TASK DATA
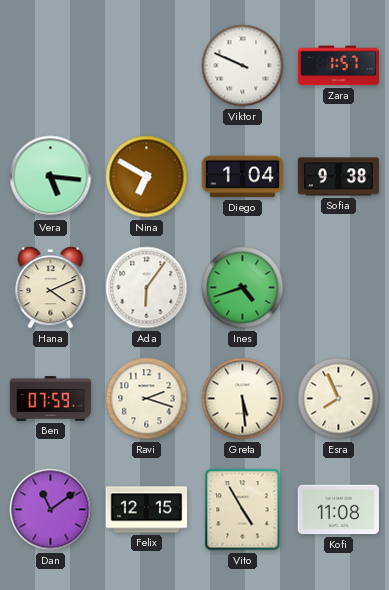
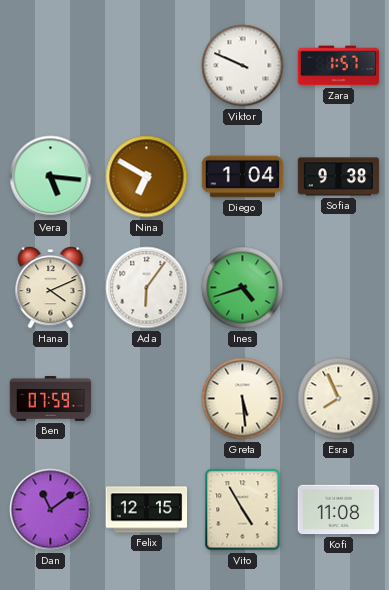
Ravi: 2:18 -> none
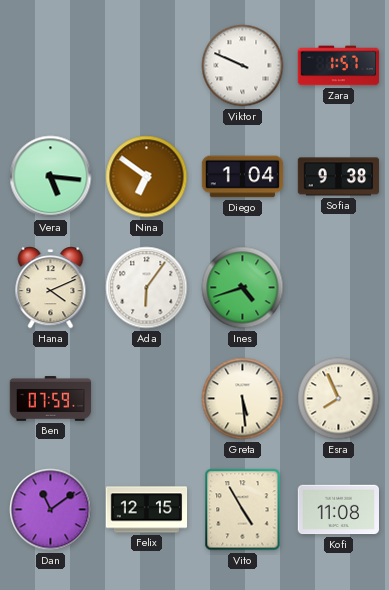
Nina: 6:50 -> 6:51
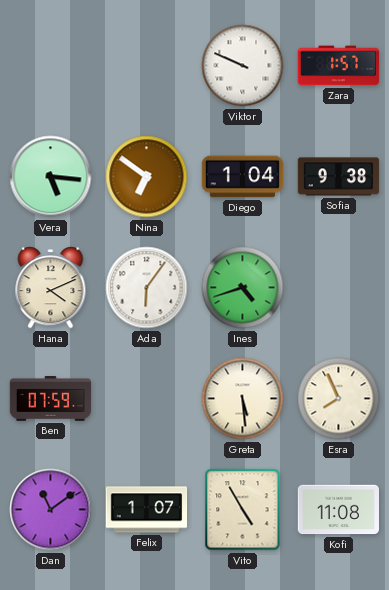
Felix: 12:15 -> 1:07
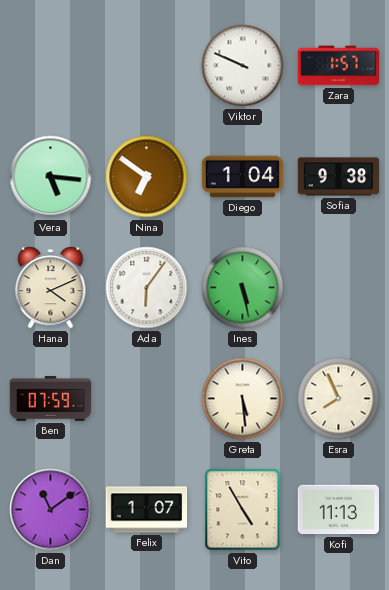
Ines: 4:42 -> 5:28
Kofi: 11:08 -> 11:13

PROMPT
Could you print, word for word, the entries from the line containing "Nina: 6:50 -> 6:51" up to and including the last entry above, leaving the pictures out?

SOLUTION TO THE EXERCISE
Nina: 6:50 -> 6:51
Felix: 12:15 -> 1:07
Ines: 4:42 -> 5:28
Kofi: 11:08 -> 11:13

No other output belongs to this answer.